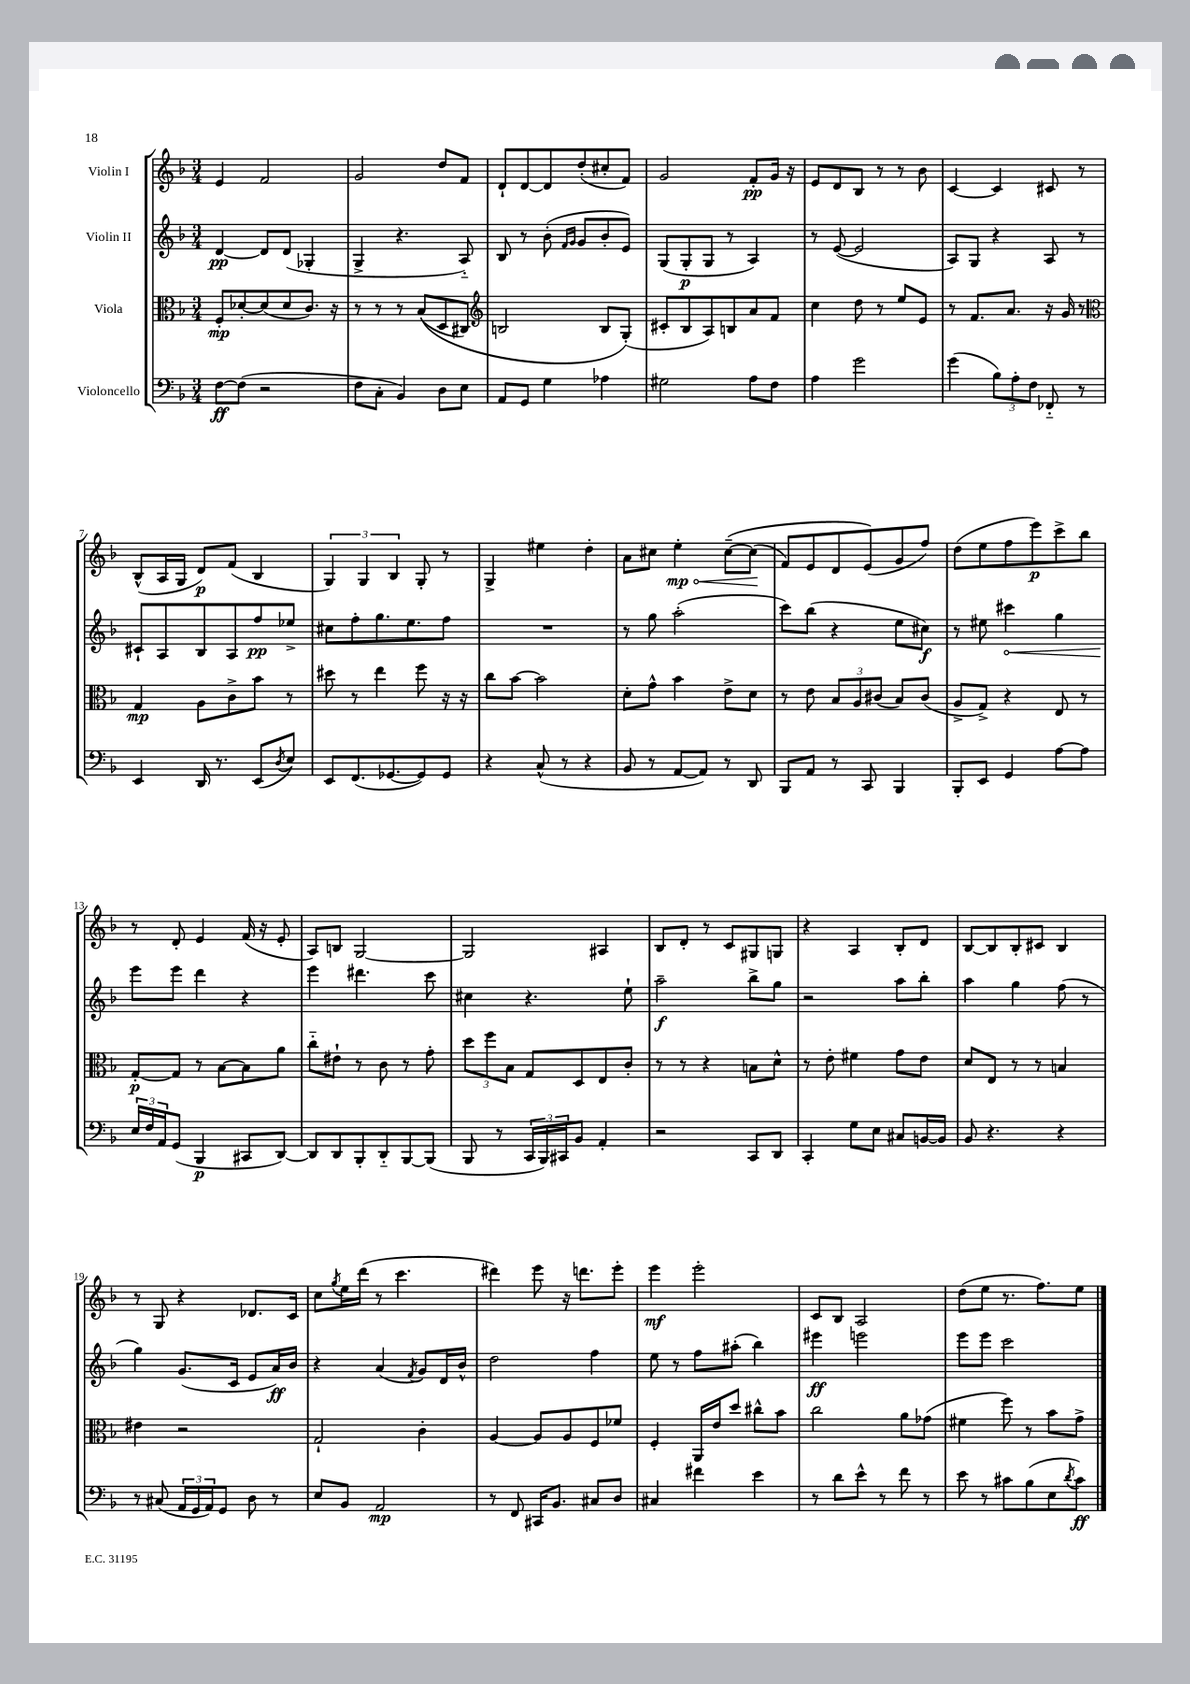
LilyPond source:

<<
\new StaffGroup <<
\new Staff = "s0" \with { instrumentName = "Violin I" } {
    \clef treble \key f \major \numericTimeSignature \time 3/4
    e'4 f'2 |
    g'2 d''8 f'8 |
    d'8-! d'8~ d'8 d''8-.( cis''8-. f'8) |
    g'2 f'8-.\pp g'16 r16 |
    e'8 d'8 bes8 r8 r8 bes'8 |
    c'4~ c'4 cis'8 r8 |
    bes8-^( a16 g16 d'8\p) f'8( bes4 |
    \tuplet 3/2 { g4) g4 bes4 } g8-. r8 |
    g4-> eis''4 d''4-. |
    a'8 cis''8 \once \override Hairpin.circled-tip = ##t e''4-.\mp\< cis''8~--\( cis''8\!( |
    f'8) e'8 d'8 e'8(\) g'8 f''8) |
    d''8( e''8 f''8 e'''8\p) c'''8-> bes''8 |
    r8 d'8-. e'4 f'16( r16 e'8-. |
    a8) b8 g2~ |
    g2 ais4 |
    bes8 d'8-. r8 c'8 gis8 g8 |
    r4 a4 bes8-. d'8 |
    bes8~ bes8 bes8-. cis'8 bes4 |
    r8 g8 r4 des'8. c'16 |
    c''8 \acciaccatura { g''8 } e''16 d'''16( r8 c'''4. |
    dis'''4) e'''8 r16 d'''8. e'''8-. |
    e'''4\mf e'''2-. |
    c'8 bes8 a2 |
    d''8( e''8 r8. f''8.) e''8 \bar "|." |
}
\new Staff = "s1" \with { instrumentName = "Violin II" } {
    \clef treble \key f \major \numericTimeSignature \time 3/4
    d'4~\pp d'8 d'8( ges4-. |
    g4-> r4. a8-_) |
    bes8 r8 bes'8-.( \grace { f'16 g'16 } g'8 bes'8-. e'8) |
    g8( g8-.\p g8 r8 a4) |
    r8 e'8~( e'2 |
    a8) g8 r4 a8 r8 |
    cis'8-! a8 bes8 a8 f''8\pp ees''8-> |
    cis''8 f''8-. g''8. e''8. f''8 |
    R2. |
    r8 g''8 a''2-.( |
    c'''8) bes''8( r4 e''8 cis''8\f) |
    r8 eis''8 \once \override Hairpin.circled-tip = ##t cis'''4\< g''4 |
    e'''8\! e'''8 d'''4 r4 |
    e'''4 dis'''4. c'''8 |
    cis''4 r4. e''8-! |
    a''2--\f bes''8-> g''8 |
    r2 a''8 bes''8-. |
    a''4 g''4 f''8( r8 |
    g''4) g'8.( c'16 e'8 a'16\ff) bes'16 |
    r4 a'4( \acciaccatura { f'8 } g'8) d'16 bes'16-^ |
    d''2 f''4 |
    e''8 r8 f''8 ais''8-.( bes''4) |
    eis'''4\ff e'''2 |
    e'''8 e'''8 c'''2 \bar "|." |
}
\new Staff = "s2" \with { instrumentName = "Viola" } {
    \clef alto \key f \major \numericTimeSignature \time 3/4
    f8-.\mp des'8~-. des'8( des'8 c'8.) r16 |
    r8 r8 r8 bes8(\( d8 cis8) |
    \clef treble b2 b8 g8-.(\) |
    cis'8-. bes8 a8) b8 a'8 f'8 |
    c''4 d''8 r8 e''8 e'8 |
    r8 f'8. a'8. r16 g'16 r8 |
    \clef alto g4\mp a8 c'8-> bes'8 r8 |
    dis''8 r8 e''4 f''8 r16 r16 |
    c''8 bes'8~ bes'2 |
    d'8-. g'8-^ bes'4 e'8-> d'8 |
    r8 e'8 \tuplet 3/2 { bes8 a8 cis'8( } bes8) cis'8( |
    a8-> g8->) r4 e8 r8 |
    g8~-.\p g8 r8 bes8~ bes8 a'8 |
    c''8-_ eis'8-! r8 c'8 r8 g'8-. |
    \tuplet 3/2 { d''8 f''8 bes8 } g8 d8 e8 c'8-. |
    r8 r8 r4 b8 d'8-^ |
    r8 e'8-. fis'4 g'8 e'8 |
    d'8 e8 r8 r8 b4 |
    eis'4 r2 |
    g2-! c'4-. |
    a4~ a8 a8 f8 fes'8 |
    f4-. a,16 e'16 d''8 cis''8-^ bes'8 |
    c''2 a'8 ges'8( |
    fis'4 f''8) r8 bes'8 g'8-> \bar "|." |
}
\new Staff = "s3" \with { instrumentName = "Violoncello" } {
    \clef bass \key f \major \numericTimeSignature \time 3/4
    f8~\ff f8( r2 |
    f8 c8-. bes,4) d8 e8 |
    a,8 g,8 g4 aes4 |
    gis2 a8 f8 |
    a4 g'2 |
    g'4( \tuplet 3/2 { bes8) a8-. f8 } fes,8-_ r8 |
    e,4 d,16 r8. e,8( \acciaccatura { d8 } e8) |
    e,8 f,8.( ges,8.~ ges,8) ges,8 |
    r4 c8-^( r8 r4 |
    bes,8 r8 a,8~ a,8) r8 d,8 |
    bes,,8 a,8 r8 c,8 bes,,4 |
    bes,,8-. e,8 g,4 a8~ a8 |
    \tuplet 3/2 { e16 f16 a,16 } g,8( bes,,4\p cis,8 d,8~) |
    d,8 d,8 bes,,8-. d,8-_ bes,,8~ bes,,8( |
    bes,,8 r8 \tuplet 3/2 { c,16 bes,,16) cis,16 } bes,8 a,4-. |
    r2 c,8 d,8 |
    c,4-. g8 e8 cis8 b,16~ b,16 |
    bes,8 r4. r4 |
    r8 cis8( \tuplet 3/2 { a,16 g,16 a,16) } g,8 d8 r8 |
    e8 bes,8 a,2\mp |
    r8 f,8 cis,16 bes,8. cis8 d8 |
    cis4 fis'4 e'4 |
    r8 d'8 e'8-^ r8 f'8 r8 |
    e'8 r8 cis'8 bes8( e8 \acciaccatura { d'8 } cis'8\ff) \bar "|." |
}
>>
>>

· · · ·

▸ **De opdracht**
Filter de gegevens hierboven op de tekenreeks "major" en neem elke regel die deze bevat ongewijzigd over.

▸ **Uitvoer opdracht**
    \clef treble \key f \major \numericTimeSignature \time 3/4
    \clef treble \key f \major \numericTimeSignature \time 3/4
    \clef alto \key f \major \numericTimeSignature \time 3/4
    \clef bass \key f \major \numericTimeSignature \time 3/4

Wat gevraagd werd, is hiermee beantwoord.